• Source material
◇ ◇ ◇ ◇
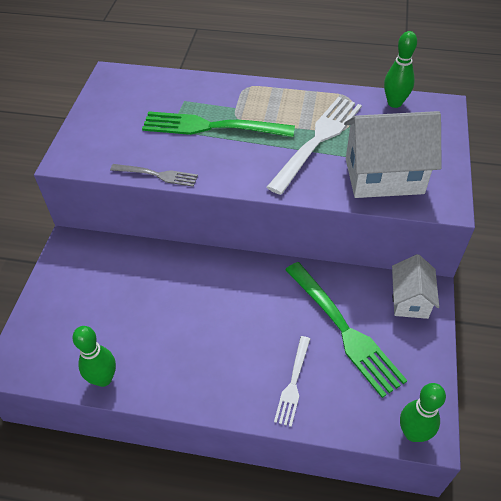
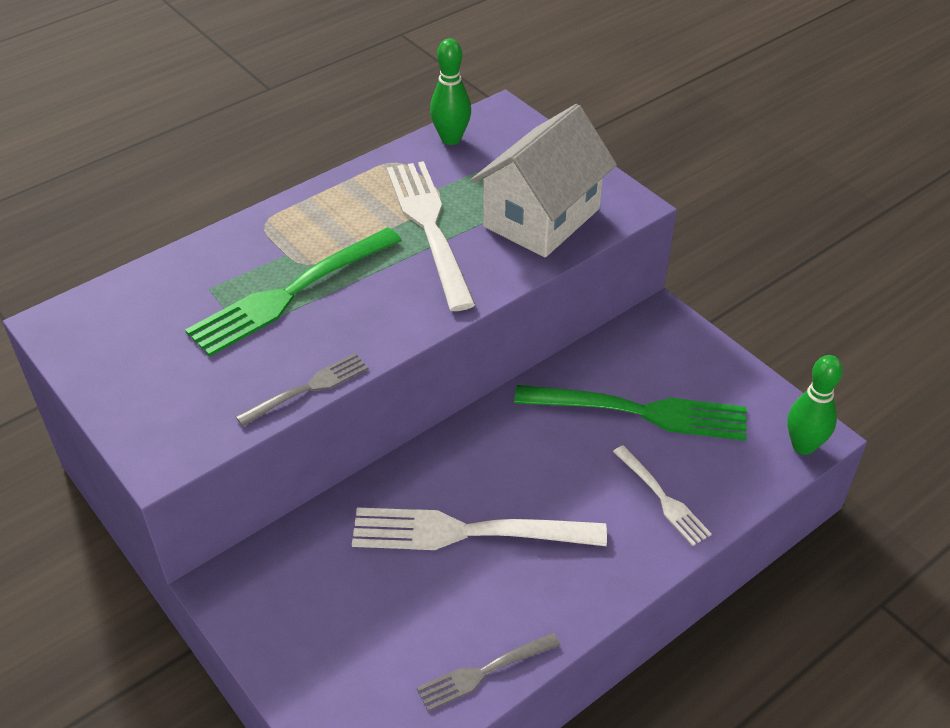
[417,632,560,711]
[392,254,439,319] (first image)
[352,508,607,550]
◇ ◇ ◇ ◇
• Exercise directions
Would you return all of the data above word for word, omitting every picture?

• Answer section
[417,632,560,711]
[392,254,439,319] (first image)
[352,508,607,550]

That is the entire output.